YOUR INSTRUCTIONS: Repeat all of the data exactly. Leave nothing out.

<<<<

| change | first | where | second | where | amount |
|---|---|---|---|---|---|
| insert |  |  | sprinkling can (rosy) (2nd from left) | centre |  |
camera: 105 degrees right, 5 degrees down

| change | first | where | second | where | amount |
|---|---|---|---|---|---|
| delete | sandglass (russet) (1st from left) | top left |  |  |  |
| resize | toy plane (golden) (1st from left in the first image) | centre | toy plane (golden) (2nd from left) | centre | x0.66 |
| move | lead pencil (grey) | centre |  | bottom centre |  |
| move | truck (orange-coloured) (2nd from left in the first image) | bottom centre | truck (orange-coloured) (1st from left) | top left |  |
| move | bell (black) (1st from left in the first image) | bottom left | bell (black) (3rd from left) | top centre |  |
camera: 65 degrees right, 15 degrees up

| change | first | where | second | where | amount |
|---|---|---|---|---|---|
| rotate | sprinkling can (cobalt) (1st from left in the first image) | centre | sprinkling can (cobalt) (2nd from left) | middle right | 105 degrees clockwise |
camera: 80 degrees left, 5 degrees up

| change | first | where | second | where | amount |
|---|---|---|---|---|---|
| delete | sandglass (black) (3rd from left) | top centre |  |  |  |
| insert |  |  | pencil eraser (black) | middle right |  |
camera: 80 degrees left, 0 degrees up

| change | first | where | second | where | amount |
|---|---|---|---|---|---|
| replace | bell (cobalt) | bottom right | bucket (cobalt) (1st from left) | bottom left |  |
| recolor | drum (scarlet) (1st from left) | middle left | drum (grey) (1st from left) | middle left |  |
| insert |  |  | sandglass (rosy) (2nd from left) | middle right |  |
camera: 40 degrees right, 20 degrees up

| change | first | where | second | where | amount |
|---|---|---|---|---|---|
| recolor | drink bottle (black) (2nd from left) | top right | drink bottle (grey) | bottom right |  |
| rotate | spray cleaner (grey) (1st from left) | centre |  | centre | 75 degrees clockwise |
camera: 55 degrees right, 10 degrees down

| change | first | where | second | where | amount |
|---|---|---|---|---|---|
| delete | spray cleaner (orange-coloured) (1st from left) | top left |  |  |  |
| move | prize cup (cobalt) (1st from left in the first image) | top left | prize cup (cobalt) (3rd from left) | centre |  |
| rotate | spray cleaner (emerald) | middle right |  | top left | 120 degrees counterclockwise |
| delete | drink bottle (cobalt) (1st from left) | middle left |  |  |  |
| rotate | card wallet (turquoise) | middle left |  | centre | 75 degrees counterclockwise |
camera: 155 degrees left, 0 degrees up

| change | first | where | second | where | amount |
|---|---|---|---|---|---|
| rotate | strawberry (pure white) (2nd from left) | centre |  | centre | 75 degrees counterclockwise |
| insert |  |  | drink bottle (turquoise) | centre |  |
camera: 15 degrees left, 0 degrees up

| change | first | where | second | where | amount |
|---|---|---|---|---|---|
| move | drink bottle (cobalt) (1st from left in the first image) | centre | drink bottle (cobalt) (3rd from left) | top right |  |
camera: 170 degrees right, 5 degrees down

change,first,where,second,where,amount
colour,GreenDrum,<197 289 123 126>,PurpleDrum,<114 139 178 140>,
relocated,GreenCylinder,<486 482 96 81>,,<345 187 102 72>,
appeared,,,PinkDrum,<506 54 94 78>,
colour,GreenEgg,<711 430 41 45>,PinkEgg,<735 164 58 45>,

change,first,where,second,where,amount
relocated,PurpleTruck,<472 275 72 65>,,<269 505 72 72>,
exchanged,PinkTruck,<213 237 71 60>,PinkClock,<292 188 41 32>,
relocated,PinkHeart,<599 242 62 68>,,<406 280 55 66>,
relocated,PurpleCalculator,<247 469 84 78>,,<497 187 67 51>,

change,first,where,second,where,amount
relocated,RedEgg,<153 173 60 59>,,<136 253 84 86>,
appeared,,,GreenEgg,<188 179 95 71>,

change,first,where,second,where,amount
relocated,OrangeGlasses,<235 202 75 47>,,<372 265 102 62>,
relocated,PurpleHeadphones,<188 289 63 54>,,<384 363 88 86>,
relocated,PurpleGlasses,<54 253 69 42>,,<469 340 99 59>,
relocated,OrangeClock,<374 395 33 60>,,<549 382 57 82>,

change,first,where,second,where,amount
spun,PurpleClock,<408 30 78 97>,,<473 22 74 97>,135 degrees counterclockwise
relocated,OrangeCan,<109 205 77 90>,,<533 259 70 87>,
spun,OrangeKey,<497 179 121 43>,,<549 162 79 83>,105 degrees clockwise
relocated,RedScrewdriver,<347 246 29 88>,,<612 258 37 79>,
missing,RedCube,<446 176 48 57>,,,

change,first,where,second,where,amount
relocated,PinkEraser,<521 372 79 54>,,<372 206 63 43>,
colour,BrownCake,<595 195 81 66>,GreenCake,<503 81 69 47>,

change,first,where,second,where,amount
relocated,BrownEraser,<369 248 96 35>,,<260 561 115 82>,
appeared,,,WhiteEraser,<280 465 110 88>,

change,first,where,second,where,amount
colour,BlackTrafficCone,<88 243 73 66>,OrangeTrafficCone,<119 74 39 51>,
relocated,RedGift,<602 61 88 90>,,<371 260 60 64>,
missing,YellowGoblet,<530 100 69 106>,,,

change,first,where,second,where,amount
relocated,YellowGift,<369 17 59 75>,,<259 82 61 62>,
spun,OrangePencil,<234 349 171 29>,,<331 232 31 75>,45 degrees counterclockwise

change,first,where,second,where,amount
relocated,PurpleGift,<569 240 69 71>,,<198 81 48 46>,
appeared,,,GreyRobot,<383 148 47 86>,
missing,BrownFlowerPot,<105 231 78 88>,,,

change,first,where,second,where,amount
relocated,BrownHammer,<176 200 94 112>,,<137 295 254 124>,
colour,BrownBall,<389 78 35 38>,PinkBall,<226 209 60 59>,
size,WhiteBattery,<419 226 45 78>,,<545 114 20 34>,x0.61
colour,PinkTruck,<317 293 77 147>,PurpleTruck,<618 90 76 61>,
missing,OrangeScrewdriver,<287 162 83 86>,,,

>>>>

FINISHED TASK:
| change | first | where | second | where | amount |
|---|---|---|---|---|---|
| insert |  |  | sprinkling can (rosy) (2nd from left) | centre |  |
camera: 105 degrees right, 5 degrees down

| change | first | where | second | where | amount |
|---|---|---|---|---|---|
| delete | sandglass (russet) (1st from left) | top left |  |  |  |
| resize | toy plane (golden) (1st from left in the first image) | centre | toy plane (golden) (2nd from left) | centre | x0.66 |
| move | lead pencil (grey) | centre |  | bottom centre |  |
| move | truck (orange-coloured) (2nd from left in the first image) | bottom centre | truck (orange-coloured) (1st from left) | top left |  |
| move | bell (black) (1st from left in the first image) | bottom left | bell (black) (3rd from left) | top centre |  |
camera: 65 degrees right, 15 degrees up

| change | first | where | second | where | amount |
|---|---|---|---|---|---|
| rotate | sprinkling can (cobalt) (1st from left in the first image) | centre | sprinkling can (cobalt) (2nd from left) | middle right | 105 degrees clockwise |
camera: 80 degrees left, 5 degrees up

| change | first | where | second | where | amount |
|---|---|---|---|---|---|
| delete | sandglass (black) (3rd from left) | top centre |  |  |  |
| insert |  |  | pencil eraser (black) | middle right |  |
camera: 80 degrees left, 0 degrees up

| change | first | where | second | where | amount |
|---|---|---|---|---|---|
| replace | bell (cobalt) | bottom right | bucket (cobalt) (1st from left) | bottom left |  |
| recolor | drum (scarlet) (1st from left) | middle left | drum (grey) (1st from left) | middle left |  |
| insert |  |  | sandglass (rosy) (2nd from left) | middle right |  |
camera: 40 degrees right, 20 degrees up

| change | first | where | second | where | amount |
|---|---|---|---|---|---|
| recolor | drink bottle (black) (2nd from left) | top right | drink bottle (grey) | bottom right |  |
| rotate | spray cleaner (grey) (1st from left) | centre |  | centre | 75 degrees clockwise |
camera: 55 degrees right, 10 degrees down

| change | first | where | second | where | amount |
|---|---|---|---|---|---|
| delete | spray cleaner (orange-coloured) (1st from left) | top left |  |  |  |
| move | prize cup (cobalt) (1st from left in the first image) | top left | prize cup (cobalt) (3rd from left) | centre |  |
| rotate | spray cleaner (emerald) | middle right |  | top left | 120 degrees counterclockwise |
| delete | drink bottle (cobalt) (1st from left) | middle left |  |  |  |
| rotate | card wallet (turquoise) | middle left |  | centre | 75 degrees counterclockwise |
camera: 155 degrees left, 0 degrees up

| change | first | where | second | where | amount |
|---|---|---|---|---|---|
| rotate | strawberry (pure white) (2nd from left) | centre |  | centre | 75 degrees counterclockwise |
| insert |  |  | drink bottle (turquoise) | centre |  |
camera: 15 degrees left, 0 degrees up

| change | first | where | second | where | amount |
|---|---|---|---|---|---|
| move | drink bottle (cobalt) (1st from left in the first image) | centre | drink bottle (cobalt) (3rd from left) | top right |  |
camera: 170 degrees right, 5 degrees down

change,first,where,second,where,amount
colour,GreenDrum,<197 289 123 126>,PurpleDrum,<114 139 178 140>,
relocated,GreenCylinder,<486 482 96 81>,,<345 187 102 72>,
appeared,,,PinkDrum,<506 54 94 78>,
colour,GreenEgg,<711 430 41 45>,PinkEgg,<735 164 58 45>,

change,first,where,second,where,amount
relocated,PurpleTruck,<472 275 72 65>,,<269 505 72 72>,
exchanged,PinkTruck,<213 237 71 60>,PinkClock,<292 188 41 32>,
relocated,PinkHeart,<599 242 62 68>,,<406 280 55 66>,
relocated,PurpleCalculator,<247 469 84 78>,,<497 187 67 51>,

change,first,where,second,where,amount
relocated,RedEgg,<153 173 60 59>,,<136 253 84 86>,
appeared,,,GreenEgg,<188 179 95 71>,

change,first,where,second,where,amount
relocated,OrangeGlasses,<235 202 75 47>,,<372 265 102 62>,
relocated,PurpleHeadphones,<188 289 63 54>,,<384 363 88 86>,
relocated,PurpleGlasses,<54 253 69 42>,,<469 340 99 59>,
relocated,OrangeClock,<374 395 33 60>,,<549 382 57 82>,

change,first,where,second,where,amount
spun,PurpleClock,<408 30 78 97>,,<473 22 74 97>,135 degrees counterclockwise
relocated,OrangeCan,<109 205 77 90>,,<533 259 70 87>,
spun,OrangeKey,<497 179 121 43>,,<549 162 79 83>,105 degrees clockwise
relocated,RedScrewdriver,<347 246 29 88>,,<612 258 37 79>,
missing,RedCube,<446 176 48 57>,,,

change,first,where,second,where,amount
relocated,PinkEraser,<521 372 79 54>,,<372 206 63 43>,
colour,BrownCake,<595 195 81 66>,GreenCake,<503 81 69 47>,

change,first,where,second,where,amount
relocated,BrownEraser,<369 248 96 35>,,<260 561 115 82>,
appeared,,,WhiteEraser,<280 465 110 88>,

change,first,where,second,where,amount
colour,BlackTrafficCone,<88 243 73 66>,OrangeTrafficCone,<119 74 39 51>,
relocated,RedGift,<602 61 88 90>,,<371 260 60 64>,
missing,YellowGoblet,<530 100 69 106>,,,

change,first,where,second,where,amount
relocated,YellowGift,<369 17 59 75>,,<259 82 61 62>,
spun,OrangePencil,<234 349 171 29>,,<331 232 31 75>,45 degrees counterclockwise

change,first,where,second,where,amount
relocated,PurpleGift,<569 240 69 71>,,<198 81 48 46>,
appeared,,,GreyRobot,<383 148 47 86>,
missing,BrownFlowerPot,<105 231 78 88>,,,

change,first,where,second,where,amount
relocated,BrownHammer,<176 200 94 112>,,<137 295 254 124>,
colour,BrownBall,<389 78 35 38>,PinkBall,<226 209 60 59>,
size,WhiteBattery,<419 226 45 78>,,<545 114 20 34>,x0.61
colour,PinkTruck,<317 293 77 147>,PurpleTruck,<618 90 76 61>,
missing,OrangeScrewdriver,<287 162 83 86>,,,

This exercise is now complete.